(Collected data)
- Opening Delimiter -
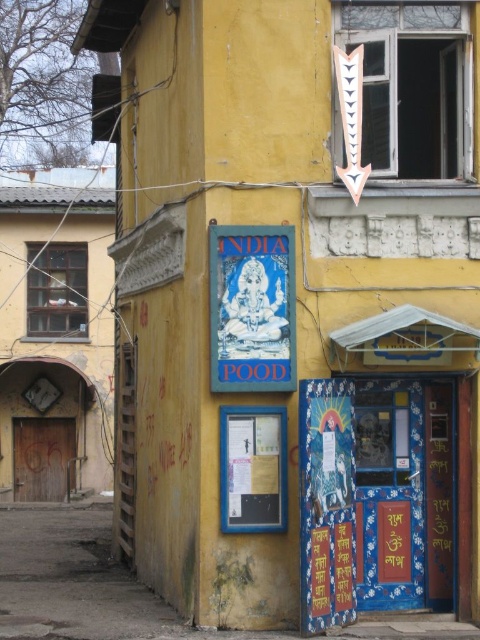
Does wooden door at left have a lesser width compared to blue paper sign at center?

Indeed, wooden door at left has a lesser width compared to blue paper sign at center.

Looking at this image, is wooden door at left taller than blue paper sign at center?

Incorrect, wooden door at left's height is not larger of blue paper sign at center's.

Which is in front, point (12, 464) or point (278, 344)?

Positioned in front is point (278, 344).

The width and height of the screenshot is (480, 640). I want to click on wooden door at left, so click(56, 333).

This screenshot has width=480, height=640. What do you see at coordinates (56, 333) in the screenshot? I see `wooden door at left` at bounding box center [56, 333].

Is wooden door at left bigger than blue paper poster at center?

Yes.

Is point (64, 257) closer to viewer compared to point (249, 460)?

That is False.

At what (x,y) coordinates should I click in order to perform the action: click on wooden door at left. Please return your answer as a coordinate pair (x, y). Looking at the image, I should click on (56, 333).

Which of these two, blue paper sign at center or blue paper poster at center, stands shorter?

blue paper poster at center is shorter.

Identify the location of blue paper sign at center. The height and width of the screenshot is (640, 480). (252, 308).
- Closing Delimiter -
### Task instructions
Please write out every line of the records above word for word, omitting the pictures.

### Task result
Does wooden door at left have a lesser width compared to blue paper sign at center?

Indeed, wooden door at left has a lesser width compared to blue paper sign at center.

Looking at this image, is wooden door at left taller than blue paper sign at center?

Incorrect, wooden door at left's height is not larger of blue paper sign at center's.

Which is in front, point (12, 464) or point (278, 344)?

Positioned in front is point (278, 344).

The width and height of the screenshot is (480, 640). I want to click on wooden door at left, so click(56, 333).

This screenshot has width=480, height=640. What do you see at coordinates (56, 333) in the screenshot? I see `wooden door at left` at bounding box center [56, 333].

Is wooden door at left bigger than blue paper poster at center?

Yes.

Is point (64, 257) closer to viewer compared to point (249, 460)?

That is False.

At what (x,y) coordinates should I click in order to perform the action: click on wooden door at left. Please return your answer as a coordinate pair (x, y). Looking at the image, I should click on (56, 333).

Which of these two, blue paper sign at center or blue paper poster at center, stands shorter?

blue paper poster at center is shorter.

Identify the location of blue paper sign at center. The height and width of the screenshot is (640, 480). (252, 308).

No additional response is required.